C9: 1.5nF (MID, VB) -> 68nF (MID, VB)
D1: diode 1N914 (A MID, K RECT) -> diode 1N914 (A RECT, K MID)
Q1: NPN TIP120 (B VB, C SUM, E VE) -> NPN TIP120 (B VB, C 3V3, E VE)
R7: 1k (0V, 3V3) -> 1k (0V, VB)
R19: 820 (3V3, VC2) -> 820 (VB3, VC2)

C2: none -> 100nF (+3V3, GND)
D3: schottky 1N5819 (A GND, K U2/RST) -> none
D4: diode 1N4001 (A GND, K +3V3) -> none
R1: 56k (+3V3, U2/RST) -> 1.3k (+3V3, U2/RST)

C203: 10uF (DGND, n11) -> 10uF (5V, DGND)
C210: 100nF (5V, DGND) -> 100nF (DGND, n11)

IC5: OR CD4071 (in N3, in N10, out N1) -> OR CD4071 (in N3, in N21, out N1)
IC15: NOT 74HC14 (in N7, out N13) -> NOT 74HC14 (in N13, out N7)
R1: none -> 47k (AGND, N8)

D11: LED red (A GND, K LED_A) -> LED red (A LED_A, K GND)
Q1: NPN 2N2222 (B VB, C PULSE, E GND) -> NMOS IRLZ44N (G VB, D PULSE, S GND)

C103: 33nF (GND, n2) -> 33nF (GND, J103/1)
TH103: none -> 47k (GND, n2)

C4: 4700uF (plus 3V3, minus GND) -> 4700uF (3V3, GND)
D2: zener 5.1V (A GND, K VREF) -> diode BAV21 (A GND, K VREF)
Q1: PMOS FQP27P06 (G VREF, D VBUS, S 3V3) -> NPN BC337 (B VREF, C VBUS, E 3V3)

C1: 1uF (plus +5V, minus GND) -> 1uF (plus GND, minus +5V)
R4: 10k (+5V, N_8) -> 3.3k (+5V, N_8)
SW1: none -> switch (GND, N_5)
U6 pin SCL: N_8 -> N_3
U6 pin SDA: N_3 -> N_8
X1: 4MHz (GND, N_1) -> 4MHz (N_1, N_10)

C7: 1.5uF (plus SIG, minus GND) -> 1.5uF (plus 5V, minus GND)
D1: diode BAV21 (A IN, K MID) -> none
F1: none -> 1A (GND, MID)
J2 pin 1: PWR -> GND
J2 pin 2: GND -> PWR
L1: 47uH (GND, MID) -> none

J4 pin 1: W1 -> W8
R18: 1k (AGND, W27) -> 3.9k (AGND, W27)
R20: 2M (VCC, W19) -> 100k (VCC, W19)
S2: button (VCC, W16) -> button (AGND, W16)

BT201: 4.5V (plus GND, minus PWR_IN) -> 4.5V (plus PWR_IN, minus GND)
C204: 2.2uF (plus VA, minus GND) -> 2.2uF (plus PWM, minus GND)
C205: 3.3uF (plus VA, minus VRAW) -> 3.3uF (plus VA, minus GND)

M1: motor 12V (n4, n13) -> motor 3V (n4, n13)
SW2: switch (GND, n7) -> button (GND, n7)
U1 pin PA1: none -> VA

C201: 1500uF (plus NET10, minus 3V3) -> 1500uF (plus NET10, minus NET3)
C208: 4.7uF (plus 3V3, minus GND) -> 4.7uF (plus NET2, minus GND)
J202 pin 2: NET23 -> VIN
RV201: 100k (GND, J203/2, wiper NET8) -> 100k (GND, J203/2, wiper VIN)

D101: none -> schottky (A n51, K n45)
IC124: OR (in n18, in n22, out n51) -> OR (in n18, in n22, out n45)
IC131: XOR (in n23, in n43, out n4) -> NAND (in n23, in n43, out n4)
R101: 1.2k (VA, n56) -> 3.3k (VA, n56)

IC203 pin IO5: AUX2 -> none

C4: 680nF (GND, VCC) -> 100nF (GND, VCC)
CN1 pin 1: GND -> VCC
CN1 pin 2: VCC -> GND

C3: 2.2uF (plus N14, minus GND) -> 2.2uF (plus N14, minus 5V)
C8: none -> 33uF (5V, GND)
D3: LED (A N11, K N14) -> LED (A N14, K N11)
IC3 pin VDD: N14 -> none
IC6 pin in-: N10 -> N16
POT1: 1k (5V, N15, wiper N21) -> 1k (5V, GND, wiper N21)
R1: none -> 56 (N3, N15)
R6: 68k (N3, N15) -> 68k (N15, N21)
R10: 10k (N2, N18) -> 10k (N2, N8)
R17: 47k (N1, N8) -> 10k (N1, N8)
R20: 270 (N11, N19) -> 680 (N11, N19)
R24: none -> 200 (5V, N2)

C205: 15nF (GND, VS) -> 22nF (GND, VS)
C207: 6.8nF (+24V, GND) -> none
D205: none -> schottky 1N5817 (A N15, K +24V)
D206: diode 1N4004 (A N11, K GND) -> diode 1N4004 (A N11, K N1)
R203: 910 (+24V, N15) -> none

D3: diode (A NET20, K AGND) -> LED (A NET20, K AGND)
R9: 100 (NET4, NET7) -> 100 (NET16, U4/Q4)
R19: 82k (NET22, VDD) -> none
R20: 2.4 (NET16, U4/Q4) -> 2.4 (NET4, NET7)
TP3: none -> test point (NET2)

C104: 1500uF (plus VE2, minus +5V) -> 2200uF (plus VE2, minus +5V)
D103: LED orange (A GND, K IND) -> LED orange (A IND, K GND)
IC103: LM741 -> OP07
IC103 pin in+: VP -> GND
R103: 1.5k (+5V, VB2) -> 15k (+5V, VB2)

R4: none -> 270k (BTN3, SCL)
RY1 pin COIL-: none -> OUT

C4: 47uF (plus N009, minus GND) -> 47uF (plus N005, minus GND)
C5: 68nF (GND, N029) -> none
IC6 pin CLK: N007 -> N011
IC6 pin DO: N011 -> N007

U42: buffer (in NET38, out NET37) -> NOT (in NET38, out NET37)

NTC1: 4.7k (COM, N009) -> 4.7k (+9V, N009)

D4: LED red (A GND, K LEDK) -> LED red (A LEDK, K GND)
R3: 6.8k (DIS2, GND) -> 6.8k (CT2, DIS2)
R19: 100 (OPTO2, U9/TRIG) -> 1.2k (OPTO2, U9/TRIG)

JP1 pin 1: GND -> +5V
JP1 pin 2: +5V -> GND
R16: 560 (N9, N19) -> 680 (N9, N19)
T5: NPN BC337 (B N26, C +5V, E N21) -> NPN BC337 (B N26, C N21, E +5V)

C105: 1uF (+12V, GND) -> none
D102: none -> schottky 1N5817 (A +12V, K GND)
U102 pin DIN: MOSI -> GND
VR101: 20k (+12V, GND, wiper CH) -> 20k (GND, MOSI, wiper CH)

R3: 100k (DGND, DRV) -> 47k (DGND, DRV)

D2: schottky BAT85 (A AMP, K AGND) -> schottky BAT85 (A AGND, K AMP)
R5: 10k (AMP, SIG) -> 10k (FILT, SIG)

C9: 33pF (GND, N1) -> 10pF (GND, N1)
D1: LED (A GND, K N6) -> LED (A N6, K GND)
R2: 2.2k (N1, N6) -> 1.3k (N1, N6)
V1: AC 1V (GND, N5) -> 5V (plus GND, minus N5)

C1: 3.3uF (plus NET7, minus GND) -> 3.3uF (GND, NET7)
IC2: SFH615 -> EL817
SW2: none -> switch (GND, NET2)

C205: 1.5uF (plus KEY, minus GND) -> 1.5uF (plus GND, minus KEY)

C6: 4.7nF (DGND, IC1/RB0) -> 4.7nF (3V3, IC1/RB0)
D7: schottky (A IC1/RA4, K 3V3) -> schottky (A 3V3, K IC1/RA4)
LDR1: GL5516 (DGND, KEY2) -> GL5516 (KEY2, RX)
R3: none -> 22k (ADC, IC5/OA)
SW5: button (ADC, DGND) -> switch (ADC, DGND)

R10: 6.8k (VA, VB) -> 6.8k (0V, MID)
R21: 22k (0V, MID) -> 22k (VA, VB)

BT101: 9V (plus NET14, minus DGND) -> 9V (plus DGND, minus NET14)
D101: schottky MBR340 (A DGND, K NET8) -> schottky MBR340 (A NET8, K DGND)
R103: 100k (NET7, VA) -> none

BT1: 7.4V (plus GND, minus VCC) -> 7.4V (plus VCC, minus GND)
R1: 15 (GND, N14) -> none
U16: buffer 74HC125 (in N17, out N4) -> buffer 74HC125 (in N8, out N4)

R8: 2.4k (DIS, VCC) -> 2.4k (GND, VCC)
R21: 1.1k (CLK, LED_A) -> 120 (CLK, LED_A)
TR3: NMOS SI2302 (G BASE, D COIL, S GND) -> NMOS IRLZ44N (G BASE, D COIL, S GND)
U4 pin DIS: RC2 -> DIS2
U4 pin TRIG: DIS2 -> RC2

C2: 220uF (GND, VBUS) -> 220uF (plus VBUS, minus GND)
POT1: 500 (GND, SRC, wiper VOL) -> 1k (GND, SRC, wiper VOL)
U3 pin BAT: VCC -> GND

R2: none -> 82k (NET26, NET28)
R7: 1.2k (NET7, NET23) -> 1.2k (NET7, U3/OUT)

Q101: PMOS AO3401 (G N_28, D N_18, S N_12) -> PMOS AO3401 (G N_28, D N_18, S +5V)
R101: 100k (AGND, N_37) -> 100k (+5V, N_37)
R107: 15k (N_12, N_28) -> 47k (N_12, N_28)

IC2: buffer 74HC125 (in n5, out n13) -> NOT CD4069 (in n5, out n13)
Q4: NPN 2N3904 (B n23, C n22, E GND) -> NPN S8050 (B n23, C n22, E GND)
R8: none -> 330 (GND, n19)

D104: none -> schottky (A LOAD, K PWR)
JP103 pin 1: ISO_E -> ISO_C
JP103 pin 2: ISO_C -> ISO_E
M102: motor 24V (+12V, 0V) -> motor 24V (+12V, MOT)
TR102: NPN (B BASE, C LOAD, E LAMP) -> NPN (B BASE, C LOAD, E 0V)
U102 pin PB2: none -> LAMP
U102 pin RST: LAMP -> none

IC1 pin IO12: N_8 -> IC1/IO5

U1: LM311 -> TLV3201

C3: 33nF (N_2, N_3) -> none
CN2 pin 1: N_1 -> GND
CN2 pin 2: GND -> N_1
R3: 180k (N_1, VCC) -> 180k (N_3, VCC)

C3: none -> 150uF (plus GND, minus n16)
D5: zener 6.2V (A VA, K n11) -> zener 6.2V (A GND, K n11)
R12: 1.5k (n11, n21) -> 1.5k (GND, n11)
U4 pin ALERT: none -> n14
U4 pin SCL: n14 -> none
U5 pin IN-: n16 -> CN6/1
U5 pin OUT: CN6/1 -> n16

========================

■ **Task to carry out**: Reproduce exactly, and with no other material, the lines between those holding "J4 pin 1: W1 -> W8" and "C8: none -> 33uF (5V, GND)", inclusive.

■ **Task response**:
J4 pin 1: W1 -> W8
R18: 1k (AGND, W27) -> 3.9k (AGND, W27)
R20: 2M (VCC, W19) -> 100k (VCC, W19)
S2: button (VCC, W16) -> button (AGND, W16)

BT201: 4.5V (plus GND, minus PWR_IN) -> 4.5V (plus PWR_IN, minus GND)
C204: 2.2uF (plus VA, minus GND) -> 2.2uF (plus PWM, minus GND)
C205: 3.3uF (plus VA, minus VRAW) -> 3.3uF (plus VA, minus GND)

M1: motor 12V (n4, n13) -> motor 3V (n4, n13)
SW2: switch (GND, n7) -> button (GND, n7)
U1 pin PA1: none -> VA

C201: 1500uF (plus NET10, minus 3V3) -> 1500uF (plus NET10, minus NET3)
C208: 4.7uF (plus 3V3, minus GND) -> 4.7uF (plus NET2, minus GND)
J202 pin 2: NET23 -> VIN
RV201: 100k (GND, J203/2, wiper NET8) -> 100k (GND, J203/2, wiper VIN)

D101: none -> schottky (A n51, K n45)
IC124: OR (in n18, in n22, out n51) -> OR (in n18, in n22, out n45)
IC131: XOR (in n23, in n43, out n4) -> NAND (in n23, in n43, out n4)
R101: 1.2k (VA, n56) -> 3.3k (VA, n56)

IC203 pin IO5: AUX2 -> none

C4: 680nF (GND, VCC) -> 100nF (GND, VCC)
CN1 pin 1: GND -> VCC
CN1 pin 2: VCC -> GND

C3: 2.2uF (plus N14, minus GND) -> 2.2uF (plus N14, minus 5V)
C8: none -> 33uF (5V, GND)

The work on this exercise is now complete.